* What needs to be done:
Only one stretch of the data below should be repeated: the lines from the line containing "R103: 10k (GND, INT) -> 10k (INT, VA)" through the line containing "D5: LED yellow", inclusive, exactly as they are.

[Opening Exercise inputs section]

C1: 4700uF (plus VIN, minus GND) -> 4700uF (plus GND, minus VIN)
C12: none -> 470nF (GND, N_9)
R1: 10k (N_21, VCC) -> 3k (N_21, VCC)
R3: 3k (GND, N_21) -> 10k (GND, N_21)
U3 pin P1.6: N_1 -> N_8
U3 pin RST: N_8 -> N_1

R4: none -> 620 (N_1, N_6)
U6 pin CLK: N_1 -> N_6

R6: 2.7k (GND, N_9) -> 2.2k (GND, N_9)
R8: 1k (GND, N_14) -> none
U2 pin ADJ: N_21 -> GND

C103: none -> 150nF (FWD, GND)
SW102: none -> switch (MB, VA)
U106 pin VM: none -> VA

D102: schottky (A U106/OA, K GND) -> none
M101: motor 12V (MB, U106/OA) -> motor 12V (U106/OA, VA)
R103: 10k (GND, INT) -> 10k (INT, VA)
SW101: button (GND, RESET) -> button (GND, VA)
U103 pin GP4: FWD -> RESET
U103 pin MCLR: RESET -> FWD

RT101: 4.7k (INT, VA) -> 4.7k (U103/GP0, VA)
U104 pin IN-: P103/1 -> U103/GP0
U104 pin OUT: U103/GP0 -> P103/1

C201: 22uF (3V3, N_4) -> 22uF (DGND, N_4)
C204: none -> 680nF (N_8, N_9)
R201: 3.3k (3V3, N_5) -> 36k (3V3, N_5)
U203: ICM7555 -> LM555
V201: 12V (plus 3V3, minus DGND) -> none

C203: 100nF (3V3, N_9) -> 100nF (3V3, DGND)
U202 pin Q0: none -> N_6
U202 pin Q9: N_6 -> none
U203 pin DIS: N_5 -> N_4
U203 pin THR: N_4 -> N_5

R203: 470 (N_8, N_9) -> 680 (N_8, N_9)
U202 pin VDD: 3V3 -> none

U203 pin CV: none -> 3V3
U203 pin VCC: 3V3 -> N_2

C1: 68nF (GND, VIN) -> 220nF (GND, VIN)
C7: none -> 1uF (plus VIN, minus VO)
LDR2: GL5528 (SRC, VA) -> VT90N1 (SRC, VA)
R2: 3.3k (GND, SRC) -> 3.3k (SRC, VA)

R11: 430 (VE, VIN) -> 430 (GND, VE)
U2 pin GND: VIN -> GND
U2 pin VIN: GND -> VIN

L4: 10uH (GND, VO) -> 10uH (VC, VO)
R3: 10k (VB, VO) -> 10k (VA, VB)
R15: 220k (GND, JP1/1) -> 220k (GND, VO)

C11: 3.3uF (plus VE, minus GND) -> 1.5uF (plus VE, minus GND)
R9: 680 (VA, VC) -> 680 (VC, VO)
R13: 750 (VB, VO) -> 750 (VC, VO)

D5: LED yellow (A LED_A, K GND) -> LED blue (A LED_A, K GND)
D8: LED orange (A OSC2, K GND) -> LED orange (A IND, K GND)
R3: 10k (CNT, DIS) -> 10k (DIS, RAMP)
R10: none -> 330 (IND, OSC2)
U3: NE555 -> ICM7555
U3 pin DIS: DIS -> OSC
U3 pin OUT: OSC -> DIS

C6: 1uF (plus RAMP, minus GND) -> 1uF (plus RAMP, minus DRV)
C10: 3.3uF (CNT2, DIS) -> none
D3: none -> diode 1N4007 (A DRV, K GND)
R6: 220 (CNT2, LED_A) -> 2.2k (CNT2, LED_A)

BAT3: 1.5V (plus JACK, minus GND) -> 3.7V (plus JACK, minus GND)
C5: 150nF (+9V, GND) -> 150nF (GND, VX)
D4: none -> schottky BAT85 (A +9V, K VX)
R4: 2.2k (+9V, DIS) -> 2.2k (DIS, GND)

[Closing Exercise inputs section]

* Output for this task:
R103: 10k (GND, INT) -> 10k (INT, VA)
SW101: button (GND, RESET) -> button (GND, VA)
U103 pin GP4: FWD -> RESET
U103 pin MCLR: RESET -> FWD

RT101: 4.7k (INT, VA) -> 4.7k (U103/GP0, VA)
U104 pin IN-: P103/1 -> U103/GP0
U104 pin OUT: U103/GP0 -> P103/1

C201: 22uF (3V3, N_4) -> 22uF (DGND, N_4)
C204: none -> 680nF (N_8, N_9)
R201: 3.3k (3V3, N_5) -> 36k (3V3, N_5)
U203: ICM7555 -> LM555
V201: 12V (plus 3V3, minus DGND) -> none

C203: 100nF (3V3, N_9) -> 100nF (3V3, DGND)
U202 pin Q0: none -> N_6
U202 pin Q9: N_6 -> none
U203 pin DIS: N_5 -> N_4
U203 pin THR: N_4 -> N_5

R203: 470 (N_8, N_9) -> 680 (N_8, N_9)
U202 pin VDD: 3V3 -> none

U203 pin CV: none -> 3V3
U203 pin VCC: 3V3 -> N_2

C1: 68nF (GND, VIN) -> 220nF (GND, VIN)
C7: none -> 1uF (plus VIN, minus VO)
LDR2: GL5528 (SRC, VA) -> VT90N1 (SRC, VA)
R2: 3.3k (GND, SRC) -> 3.3k (SRC, VA)

R11: 430 (VE, VIN) -> 430 (GND, VE)
U2 pin GND: VIN -> GND
U2 pin VIN: GND -> VIN

L4: 10uH (GND, VO) -> 10uH (VC, VO)
R3: 10k (VB, VO) -> 10k (VA, VB)
R15: 220k (GND, JP1/1) -> 220k (GND, VO)

C11: 3.3uF (plus VE, minus GND) -> 1.5uF (plus VE, minus GND)
R9: 680 (VA, VC) -> 680 (VC, VO)
R13: 750 (VB, VO) -> 750 (VC, VO)

D5: LED yellow (A LED_A, K GND) -> LED blue (A LED_A, K GND)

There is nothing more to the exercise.